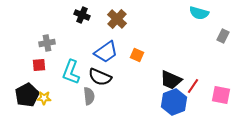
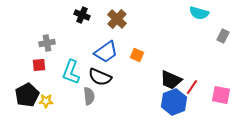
red line: moved 1 px left, 1 px down
yellow star: moved 2 px right, 3 px down
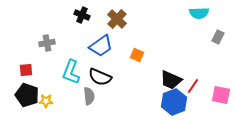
cyan semicircle: rotated 18 degrees counterclockwise
gray rectangle: moved 5 px left, 1 px down
blue trapezoid: moved 5 px left, 6 px up
red square: moved 13 px left, 5 px down
red line: moved 1 px right, 1 px up
black pentagon: rotated 25 degrees counterclockwise
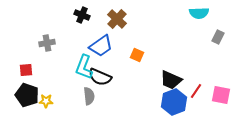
cyan L-shape: moved 13 px right, 5 px up
red line: moved 3 px right, 5 px down
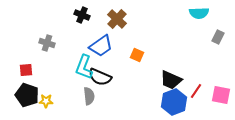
gray cross: rotated 28 degrees clockwise
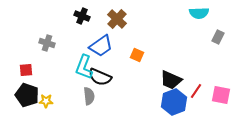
black cross: moved 1 px down
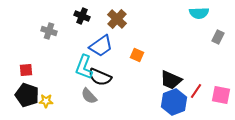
gray cross: moved 2 px right, 12 px up
gray semicircle: rotated 144 degrees clockwise
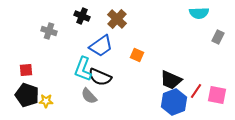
cyan L-shape: moved 1 px left, 2 px down
pink square: moved 4 px left
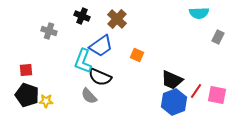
cyan L-shape: moved 8 px up
black trapezoid: moved 1 px right
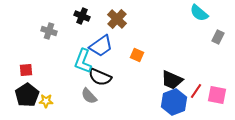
cyan semicircle: rotated 42 degrees clockwise
black pentagon: rotated 20 degrees clockwise
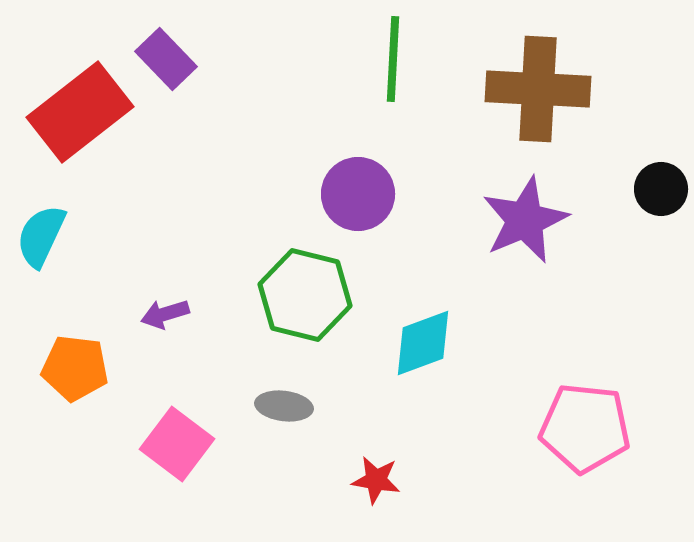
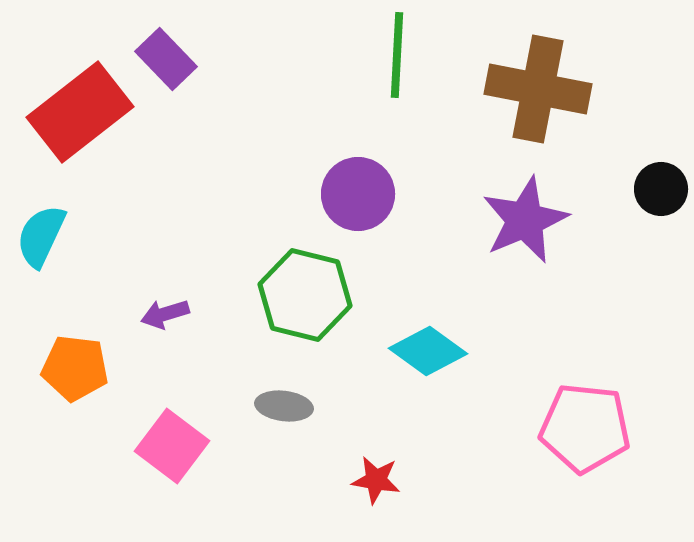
green line: moved 4 px right, 4 px up
brown cross: rotated 8 degrees clockwise
cyan diamond: moved 5 px right, 8 px down; rotated 56 degrees clockwise
pink square: moved 5 px left, 2 px down
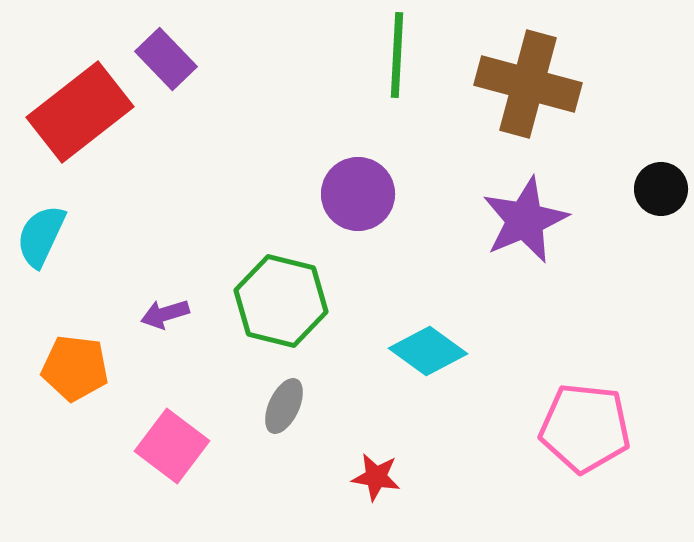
brown cross: moved 10 px left, 5 px up; rotated 4 degrees clockwise
green hexagon: moved 24 px left, 6 px down
gray ellipse: rotated 72 degrees counterclockwise
red star: moved 3 px up
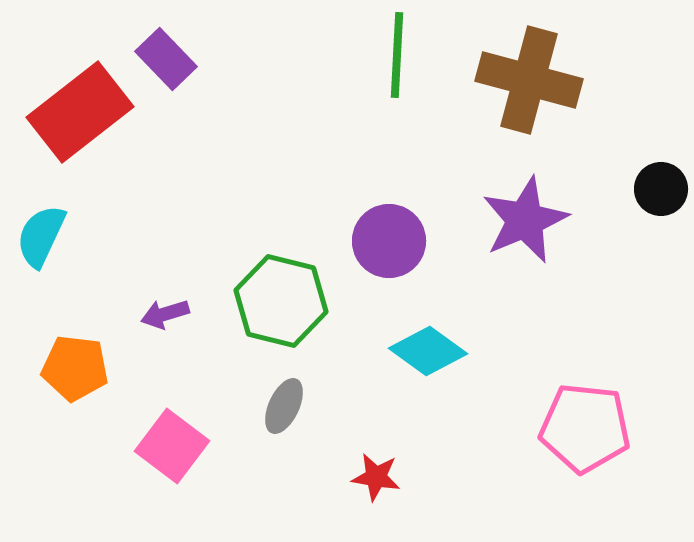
brown cross: moved 1 px right, 4 px up
purple circle: moved 31 px right, 47 px down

> **Task directions**
Can you turn the data into a numbered list, starting with the line containing "cyan semicircle: rotated 18" and running through the end, both ends included? Skip blank lines, and leave the pictures out.

> **Exercise output**
1. cyan semicircle: rotated 18 degrees counterclockwise
2. gray rectangle: moved 5 px left, 1 px down
3. blue trapezoid: moved 5 px left, 6 px up
4. red square: moved 13 px left, 5 px down
5. red line: moved 1 px right, 1 px up
6. black pentagon: rotated 25 degrees counterclockwise
7. cyan L-shape: moved 13 px right, 5 px up
8. red line: moved 3 px right, 5 px down
9. gray cross: rotated 28 degrees clockwise
10. black cross: moved 1 px down
11. gray cross: moved 2 px right, 12 px up
12. gray semicircle: rotated 144 degrees clockwise
13. cyan L-shape: moved 1 px left, 2 px down
14. pink square: moved 4 px left
15. cyan L-shape: moved 8 px up
16. black trapezoid: moved 1 px right
17. cyan semicircle: rotated 42 degrees clockwise
18. black pentagon: rotated 20 degrees clockwise
19. green line: moved 4 px right, 4 px up
20. brown cross: rotated 8 degrees clockwise
21. cyan diamond: moved 5 px right, 8 px down; rotated 56 degrees clockwise
22. pink square: moved 5 px left, 2 px down
23. brown cross: moved 10 px left, 5 px up; rotated 4 degrees clockwise
24. green hexagon: moved 24 px left, 6 px down
25. gray ellipse: rotated 72 degrees counterclockwise
26. red star: moved 3 px up
27. brown cross: moved 1 px right, 4 px up
28. purple circle: moved 31 px right, 47 px down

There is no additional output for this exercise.